• Exercise aim
All that should be output is the block of lines below from the line with "The green bowling pin (2nd" to the line with "The brown soap", both included, exactly as written.

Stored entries
*** Block opens ***

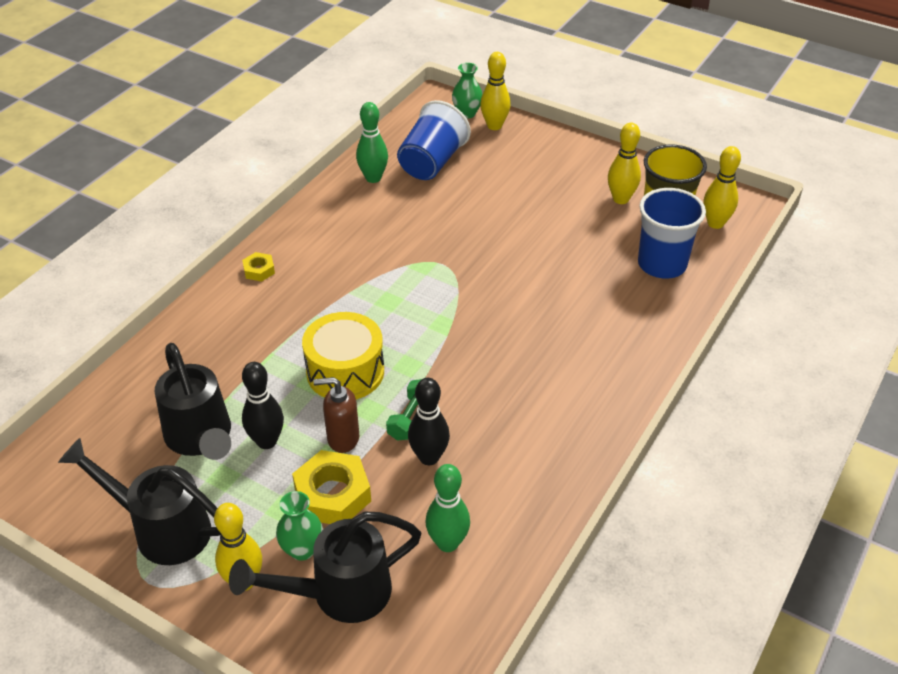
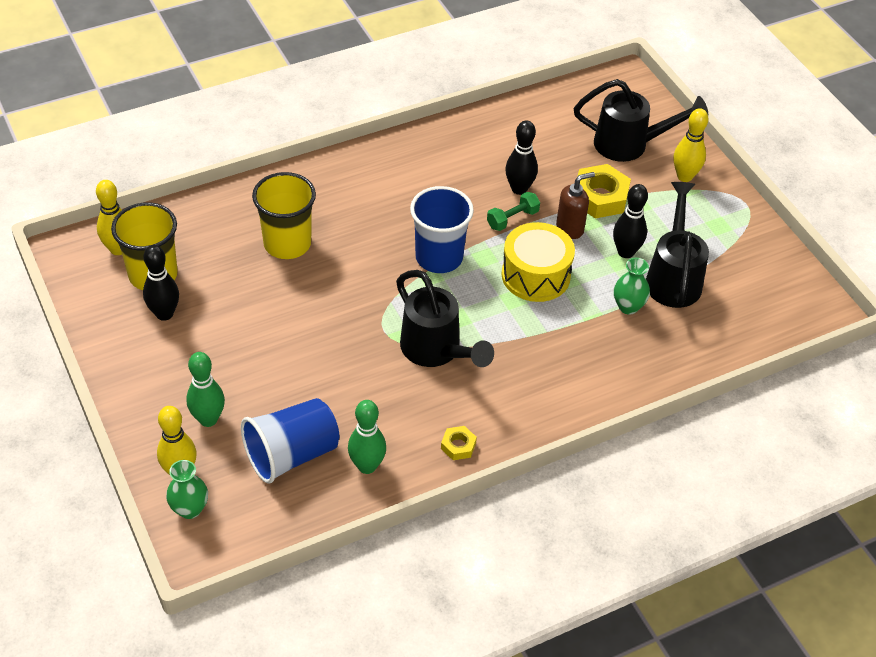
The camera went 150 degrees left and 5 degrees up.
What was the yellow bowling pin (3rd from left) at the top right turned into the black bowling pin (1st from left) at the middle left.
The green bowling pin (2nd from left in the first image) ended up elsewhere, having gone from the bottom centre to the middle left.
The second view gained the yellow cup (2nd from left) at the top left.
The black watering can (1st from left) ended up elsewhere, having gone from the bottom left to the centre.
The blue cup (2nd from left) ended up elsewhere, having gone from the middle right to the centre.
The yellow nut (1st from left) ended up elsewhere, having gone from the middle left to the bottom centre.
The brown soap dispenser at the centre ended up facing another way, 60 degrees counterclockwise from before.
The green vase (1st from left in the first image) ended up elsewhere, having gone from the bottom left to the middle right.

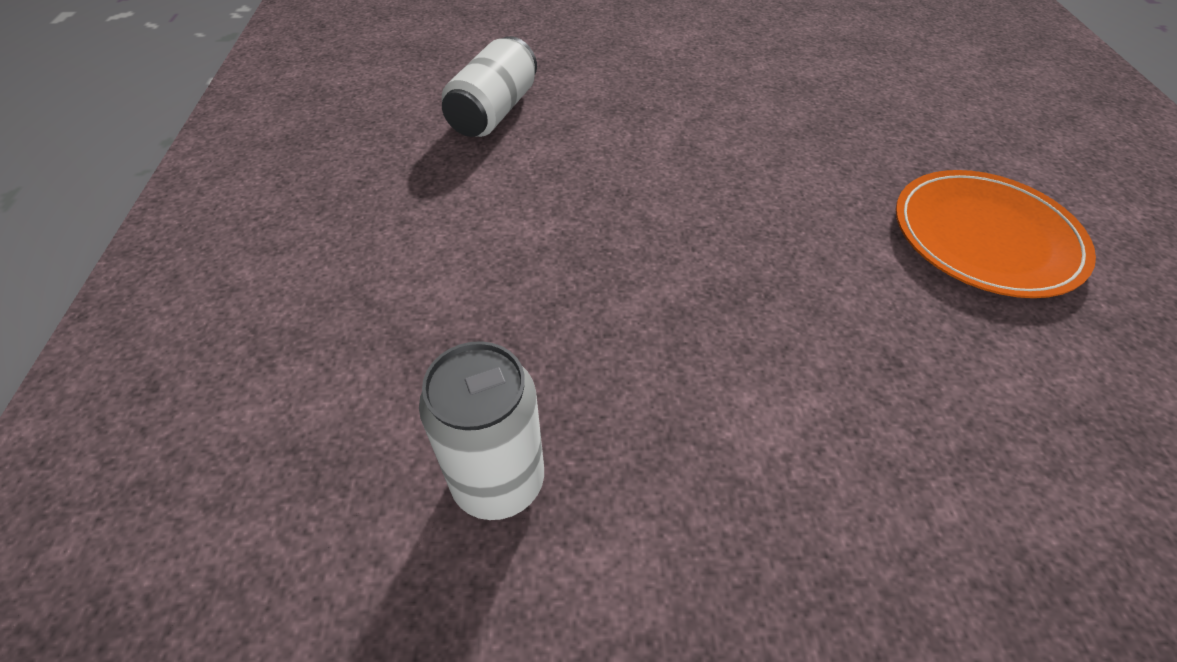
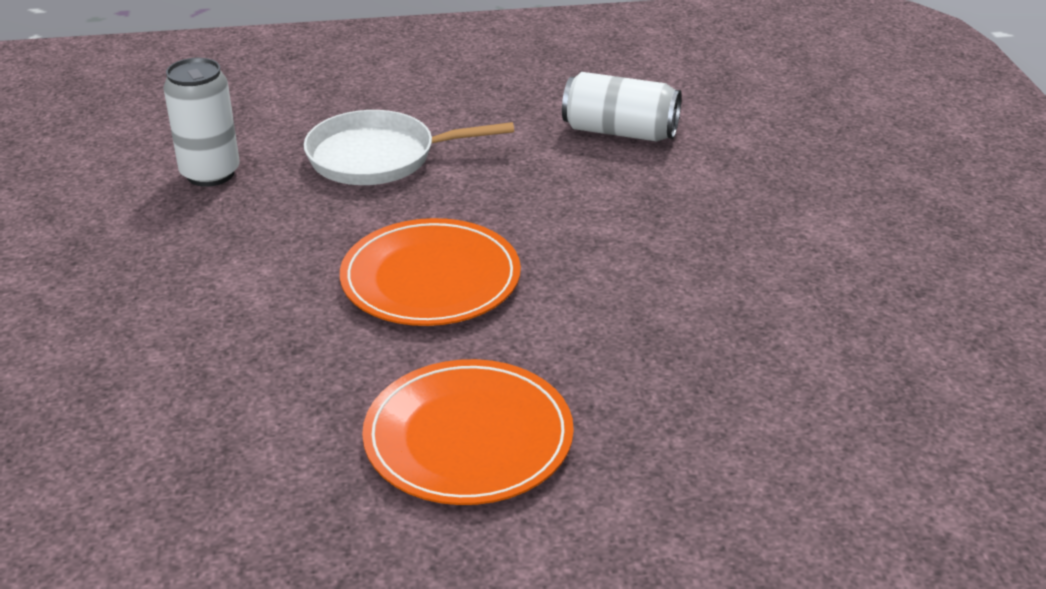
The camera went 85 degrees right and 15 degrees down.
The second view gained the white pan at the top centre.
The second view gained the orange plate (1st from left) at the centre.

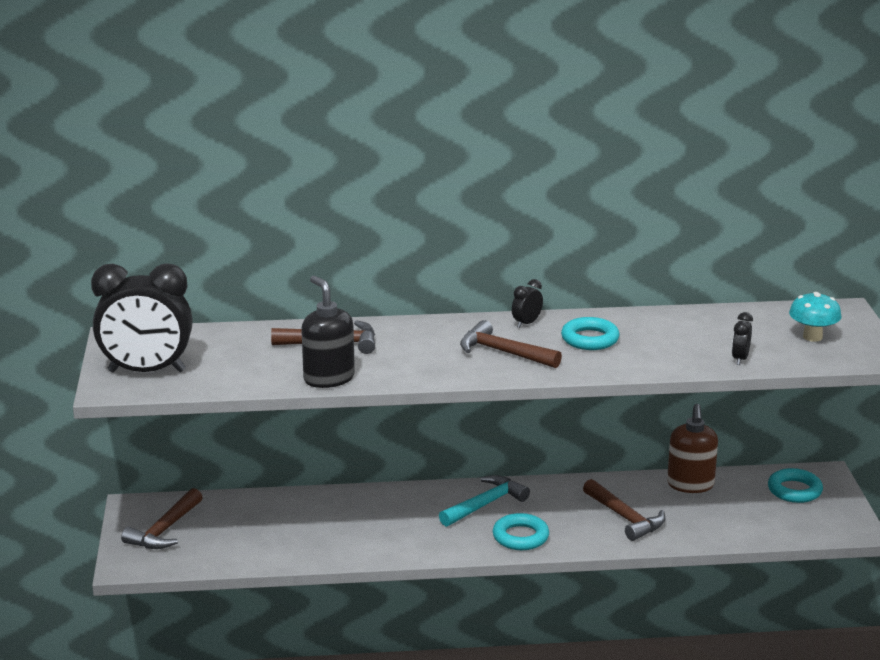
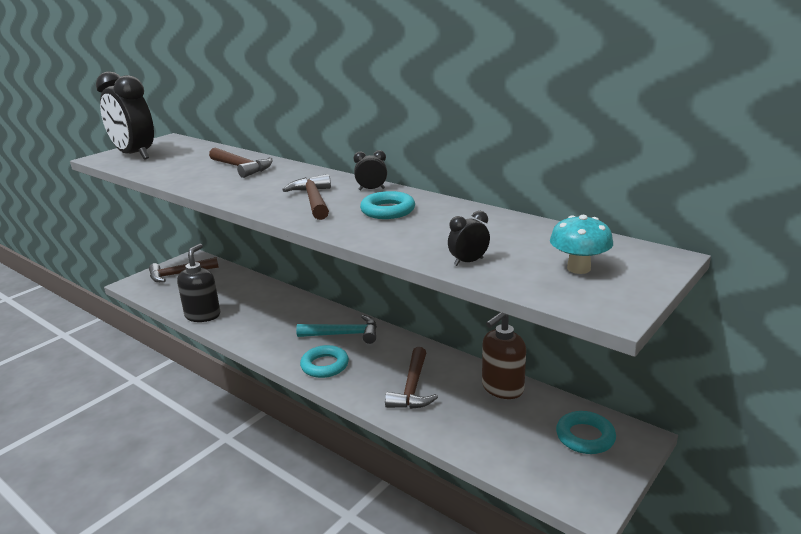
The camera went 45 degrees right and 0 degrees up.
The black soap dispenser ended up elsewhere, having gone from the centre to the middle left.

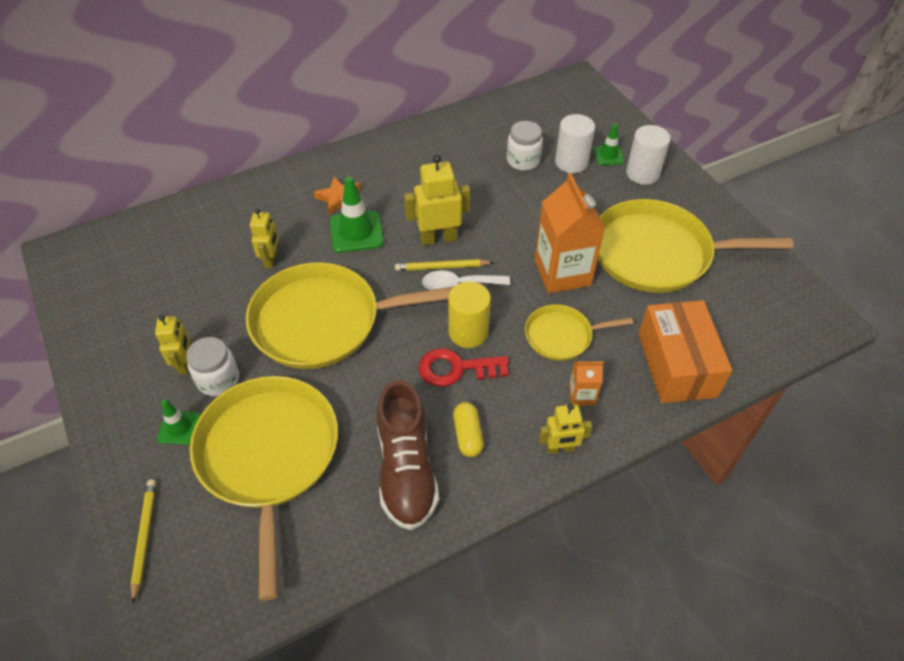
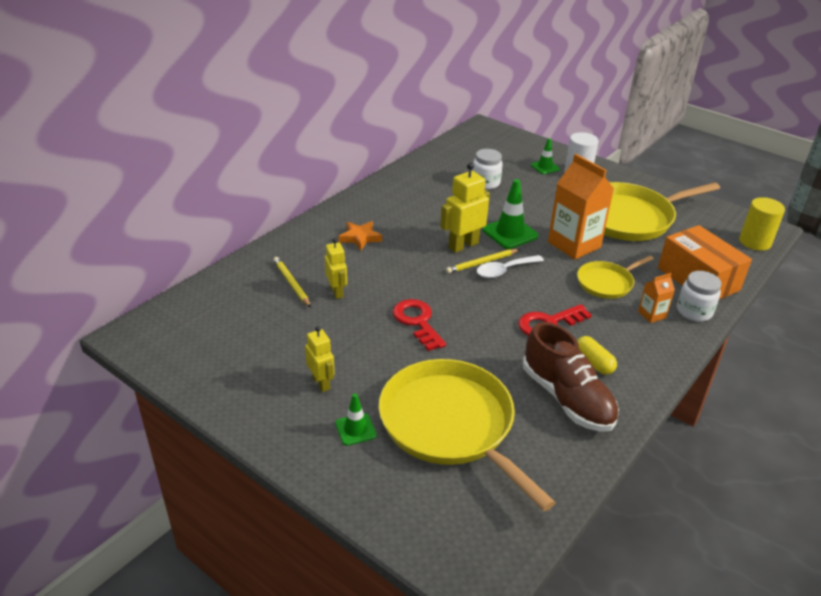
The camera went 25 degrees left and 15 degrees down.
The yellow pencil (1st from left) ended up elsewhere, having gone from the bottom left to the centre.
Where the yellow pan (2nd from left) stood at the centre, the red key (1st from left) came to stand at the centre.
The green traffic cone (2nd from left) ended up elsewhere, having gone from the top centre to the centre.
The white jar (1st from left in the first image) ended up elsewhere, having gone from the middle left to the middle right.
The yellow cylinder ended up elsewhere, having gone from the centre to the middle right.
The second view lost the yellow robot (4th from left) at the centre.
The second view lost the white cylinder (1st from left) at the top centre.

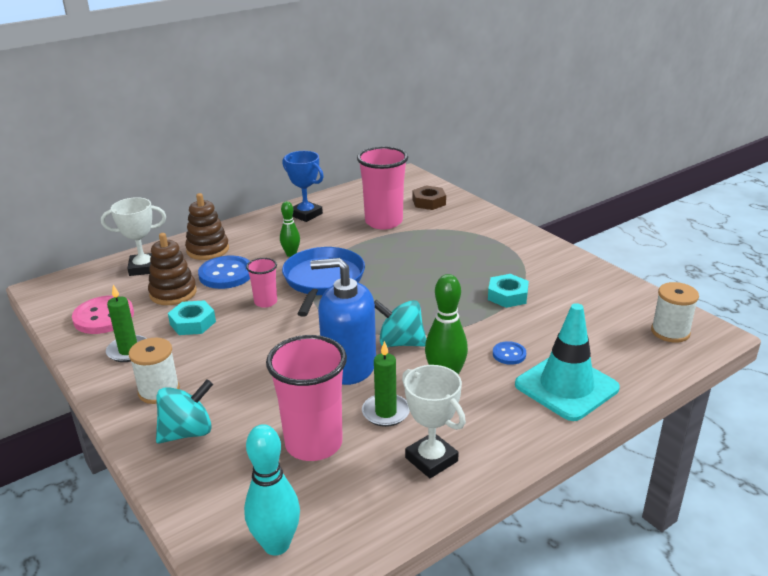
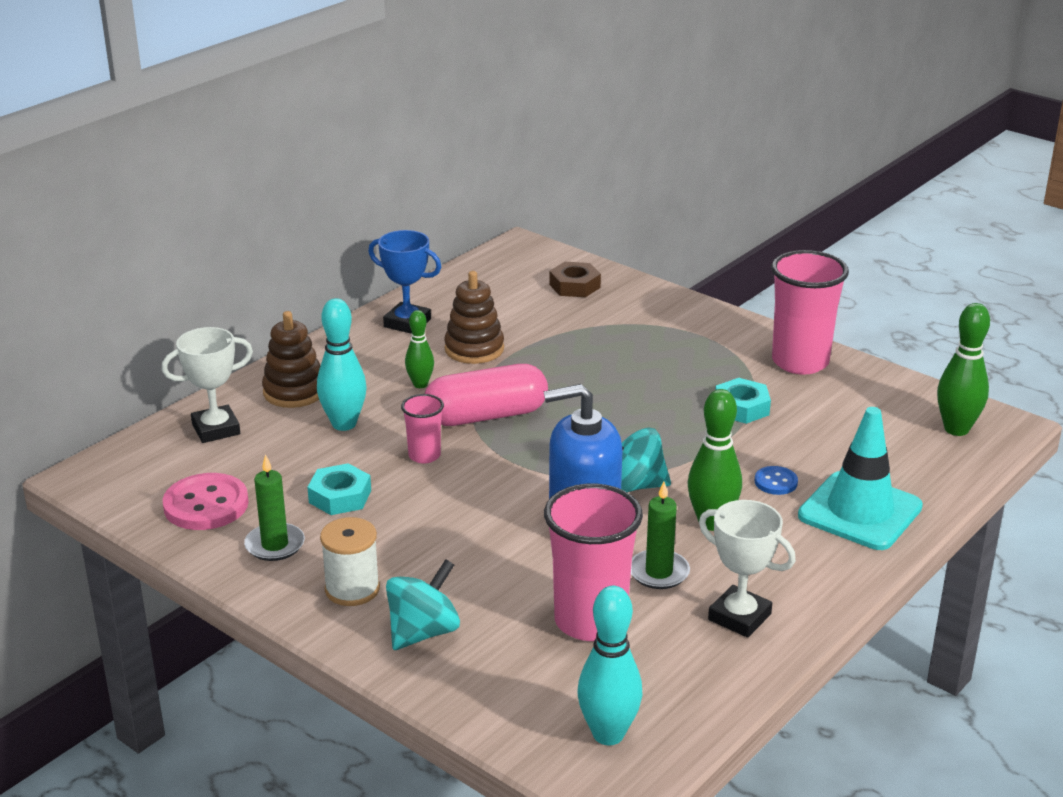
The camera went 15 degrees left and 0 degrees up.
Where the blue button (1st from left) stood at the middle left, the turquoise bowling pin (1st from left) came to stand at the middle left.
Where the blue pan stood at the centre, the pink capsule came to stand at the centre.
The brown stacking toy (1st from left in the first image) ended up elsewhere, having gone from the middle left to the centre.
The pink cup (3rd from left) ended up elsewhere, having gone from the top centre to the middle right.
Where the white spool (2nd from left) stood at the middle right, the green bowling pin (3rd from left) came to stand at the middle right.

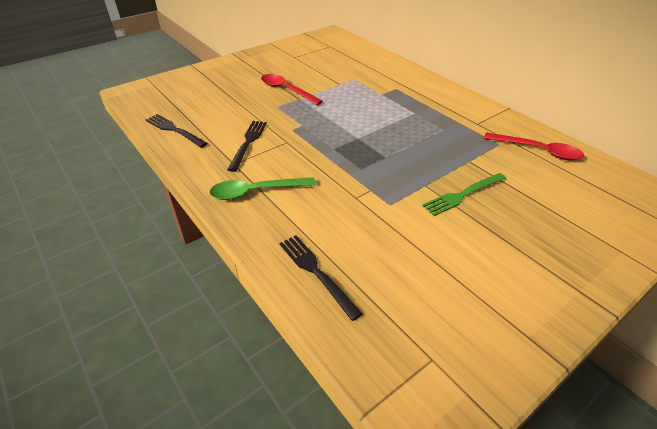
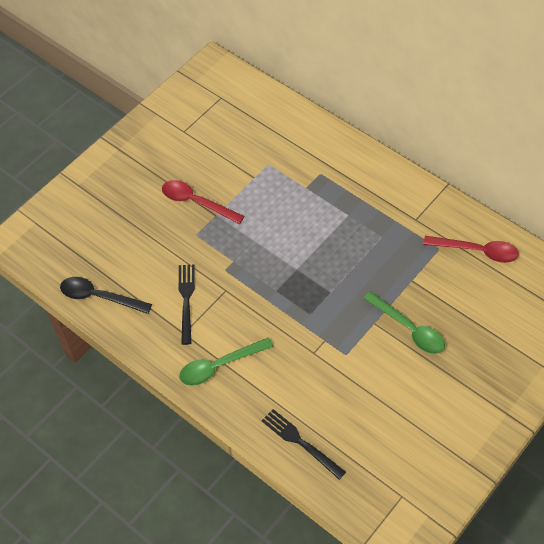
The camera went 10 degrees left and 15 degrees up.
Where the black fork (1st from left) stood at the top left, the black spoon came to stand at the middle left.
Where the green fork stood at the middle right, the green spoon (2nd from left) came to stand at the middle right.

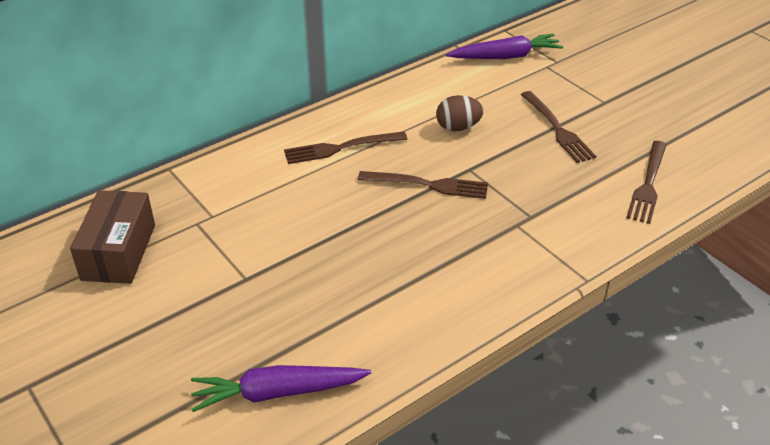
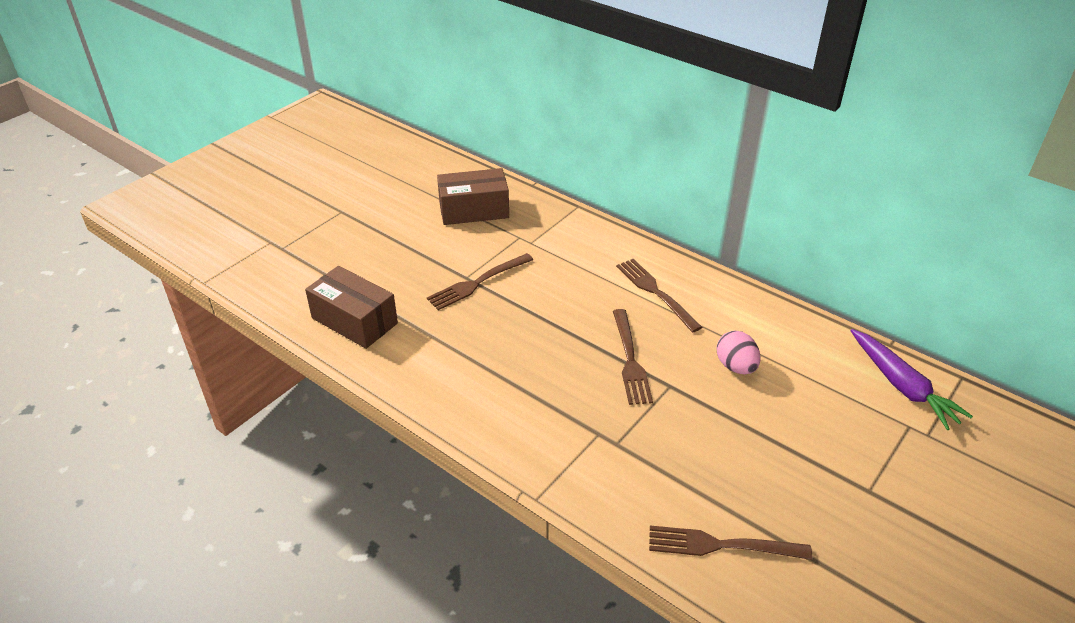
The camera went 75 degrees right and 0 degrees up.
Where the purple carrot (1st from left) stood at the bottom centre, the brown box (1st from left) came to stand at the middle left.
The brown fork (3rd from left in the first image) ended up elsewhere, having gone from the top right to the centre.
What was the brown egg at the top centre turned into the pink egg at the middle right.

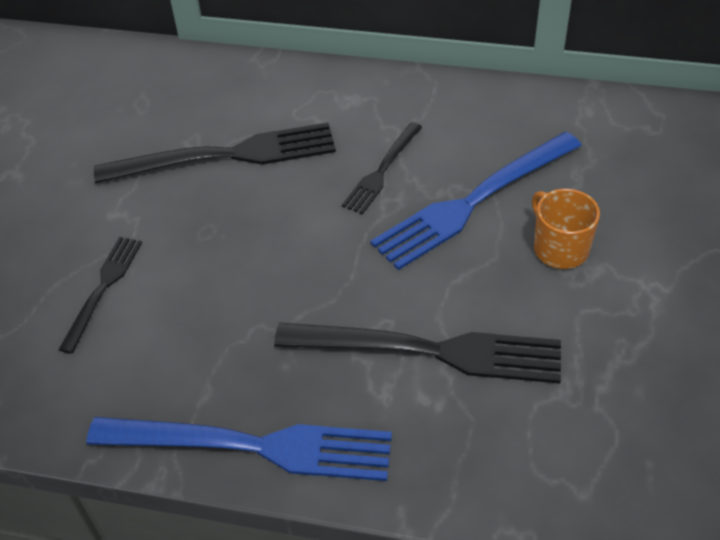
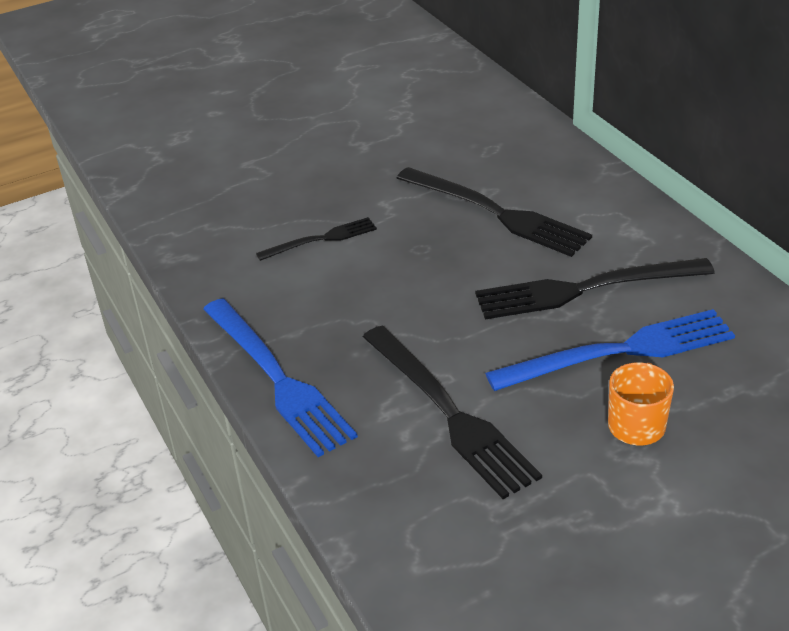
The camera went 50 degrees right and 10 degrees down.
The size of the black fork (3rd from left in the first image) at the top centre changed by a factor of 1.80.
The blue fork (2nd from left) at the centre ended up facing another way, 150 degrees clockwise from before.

*** Block closes ***

• Answer box
The green bowling pin (2nd from left in the first image) ended up elsewhere, having gone from the bottom centre to the middle left.
The second view gained the yellow cup (2nd from left) at the top left.
The black watering can (1st from left) ended up elsewhere, having gone from the bottom left to the centre.
The blue cup (2nd from left) ended up elsewhere, having gone from the middle right to the centre.
The yellow nut (1st from left) ended up elsewhere, having gone from the middle left to the bottom centre.
The brown soap dispenser at the centre ended up facing another way, 60 degrees counterclockwise from before.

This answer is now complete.